## Information shown
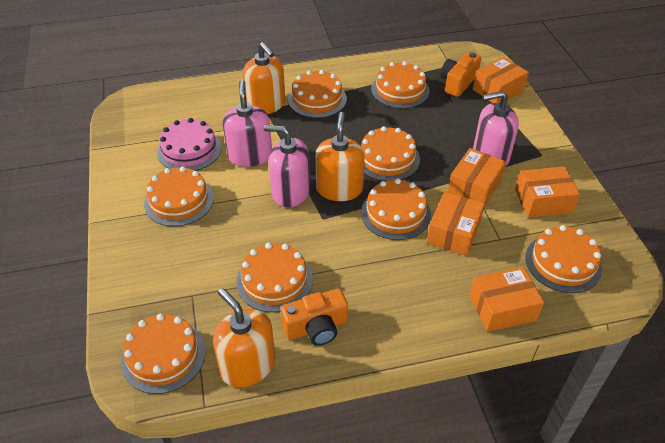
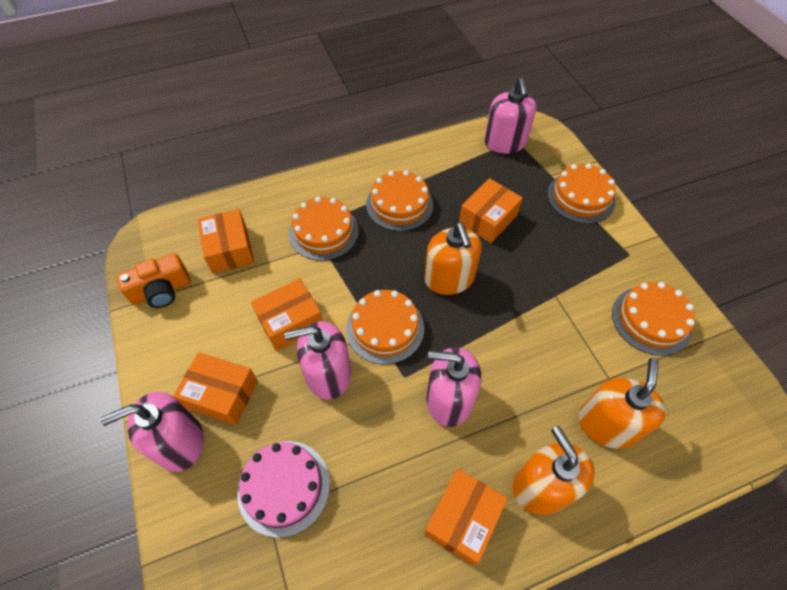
orange cake: 8 -> 5
orange camera: 2 -> 1
pink soap dispenser: 3 -> 4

## Exercise details
Write the data above out again exactly, minus its pictures.

## Solution
orange cake: 8 -> 5
orange camera: 2 -> 1
pink soap dispenser: 3 -> 4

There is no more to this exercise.